[Before-and-after object listings]
....

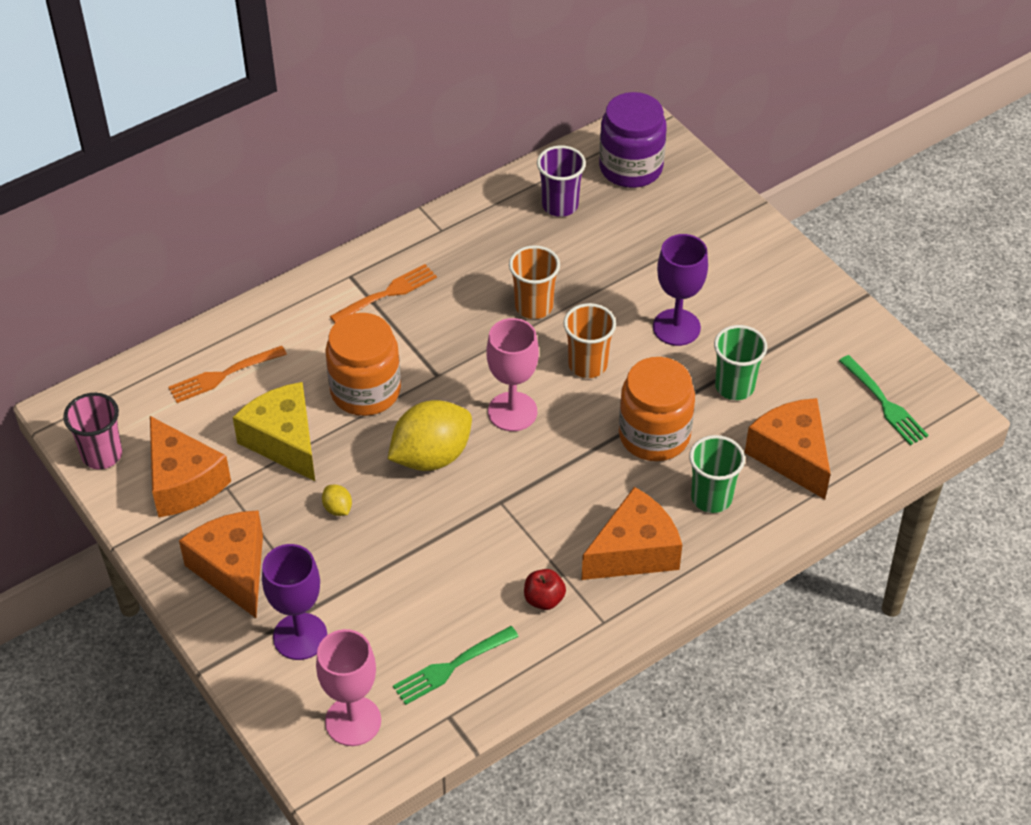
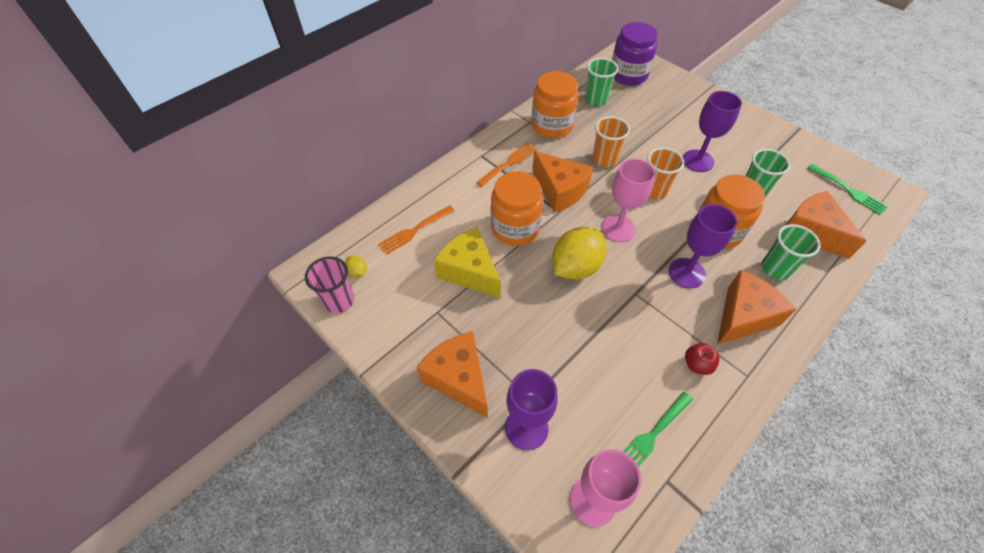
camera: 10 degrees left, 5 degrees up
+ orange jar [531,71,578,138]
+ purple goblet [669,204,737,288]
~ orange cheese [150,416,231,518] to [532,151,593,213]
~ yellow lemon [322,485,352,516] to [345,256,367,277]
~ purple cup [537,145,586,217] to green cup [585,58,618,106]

....

DESCRIPTION OF THE TASK - Any picture in the data is to be skipped, while each line is returned exactly as written.

RESPONSE BOX -
camera: 10 degrees left, 5 degrees up
+ orange jar [531,71,578,138]
+ purple goblet [669,204,737,288]
~ orange cheese [150,416,231,518] to [532,151,593,213]
~ yellow lemon [322,485,352,516] to [345,256,367,277]
~ purple cup [537,145,586,217] to green cup [585,58,618,106]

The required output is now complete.